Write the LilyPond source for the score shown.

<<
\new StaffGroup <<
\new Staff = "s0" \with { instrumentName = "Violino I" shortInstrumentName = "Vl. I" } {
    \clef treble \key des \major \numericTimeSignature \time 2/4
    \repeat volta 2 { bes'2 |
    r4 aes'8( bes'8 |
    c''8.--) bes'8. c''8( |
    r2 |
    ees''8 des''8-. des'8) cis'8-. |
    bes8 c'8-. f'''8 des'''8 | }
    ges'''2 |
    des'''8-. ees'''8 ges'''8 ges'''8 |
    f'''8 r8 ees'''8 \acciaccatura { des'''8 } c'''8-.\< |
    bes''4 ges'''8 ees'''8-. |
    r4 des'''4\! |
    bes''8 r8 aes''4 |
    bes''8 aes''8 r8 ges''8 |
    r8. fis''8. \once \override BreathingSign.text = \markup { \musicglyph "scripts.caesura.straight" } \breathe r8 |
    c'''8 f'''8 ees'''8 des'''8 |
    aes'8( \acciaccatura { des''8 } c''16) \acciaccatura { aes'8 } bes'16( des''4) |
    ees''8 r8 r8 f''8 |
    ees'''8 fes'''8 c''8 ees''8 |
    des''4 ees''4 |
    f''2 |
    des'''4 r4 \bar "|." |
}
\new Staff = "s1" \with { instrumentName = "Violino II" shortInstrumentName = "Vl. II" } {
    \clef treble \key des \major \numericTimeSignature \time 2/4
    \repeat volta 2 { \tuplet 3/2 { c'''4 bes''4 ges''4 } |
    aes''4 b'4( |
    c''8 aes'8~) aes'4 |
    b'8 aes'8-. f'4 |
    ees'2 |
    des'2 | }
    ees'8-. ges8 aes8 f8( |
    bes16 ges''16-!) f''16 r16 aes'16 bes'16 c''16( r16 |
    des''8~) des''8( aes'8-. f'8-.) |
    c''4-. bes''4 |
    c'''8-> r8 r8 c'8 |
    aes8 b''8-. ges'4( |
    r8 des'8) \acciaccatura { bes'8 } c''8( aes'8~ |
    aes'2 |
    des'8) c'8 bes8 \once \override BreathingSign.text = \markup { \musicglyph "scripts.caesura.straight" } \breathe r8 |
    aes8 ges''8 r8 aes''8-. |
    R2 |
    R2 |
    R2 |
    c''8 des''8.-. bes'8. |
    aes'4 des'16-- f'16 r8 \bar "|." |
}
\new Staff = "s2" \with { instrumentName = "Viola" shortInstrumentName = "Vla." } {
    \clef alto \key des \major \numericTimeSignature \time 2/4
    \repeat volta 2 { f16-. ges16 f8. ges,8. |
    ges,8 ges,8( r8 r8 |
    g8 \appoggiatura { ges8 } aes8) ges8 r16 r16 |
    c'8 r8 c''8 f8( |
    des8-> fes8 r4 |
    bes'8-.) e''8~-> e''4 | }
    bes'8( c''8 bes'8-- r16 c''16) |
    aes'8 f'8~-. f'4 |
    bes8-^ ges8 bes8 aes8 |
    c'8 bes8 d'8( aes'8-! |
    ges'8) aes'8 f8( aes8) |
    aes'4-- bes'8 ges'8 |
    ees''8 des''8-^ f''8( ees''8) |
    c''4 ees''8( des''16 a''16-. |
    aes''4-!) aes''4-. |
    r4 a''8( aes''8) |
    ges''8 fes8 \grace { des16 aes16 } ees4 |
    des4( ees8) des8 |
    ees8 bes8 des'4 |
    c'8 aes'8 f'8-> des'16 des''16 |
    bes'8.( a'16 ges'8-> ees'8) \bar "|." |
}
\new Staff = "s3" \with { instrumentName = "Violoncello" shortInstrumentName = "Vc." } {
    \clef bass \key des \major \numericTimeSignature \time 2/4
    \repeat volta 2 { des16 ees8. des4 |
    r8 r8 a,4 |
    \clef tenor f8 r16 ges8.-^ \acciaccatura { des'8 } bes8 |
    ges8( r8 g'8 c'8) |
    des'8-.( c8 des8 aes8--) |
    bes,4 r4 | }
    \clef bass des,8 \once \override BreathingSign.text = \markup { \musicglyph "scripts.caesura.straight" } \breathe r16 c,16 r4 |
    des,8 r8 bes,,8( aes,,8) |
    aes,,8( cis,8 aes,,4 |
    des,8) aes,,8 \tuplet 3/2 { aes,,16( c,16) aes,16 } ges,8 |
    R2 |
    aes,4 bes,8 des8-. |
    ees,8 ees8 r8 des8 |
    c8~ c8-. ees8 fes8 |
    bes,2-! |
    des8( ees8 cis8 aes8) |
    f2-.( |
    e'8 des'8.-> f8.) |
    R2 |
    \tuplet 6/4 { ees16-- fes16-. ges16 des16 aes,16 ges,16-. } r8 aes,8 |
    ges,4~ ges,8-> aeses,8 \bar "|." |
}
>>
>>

WHAT THE TASK ASKS:
Return each line from the items above that contains the string "major". Letter case matters.

SOLUTION FOR THIS EXERCISE:
    \clef treble \key des \major \numericTimeSignature \time 2/4
    \clef treble \key des \major \numericTimeSignature \time 2/4
    \clef alto \key des \major \numericTimeSignature \time 2/4
    \clef bass \key des \major \numericTimeSignature \time 2/4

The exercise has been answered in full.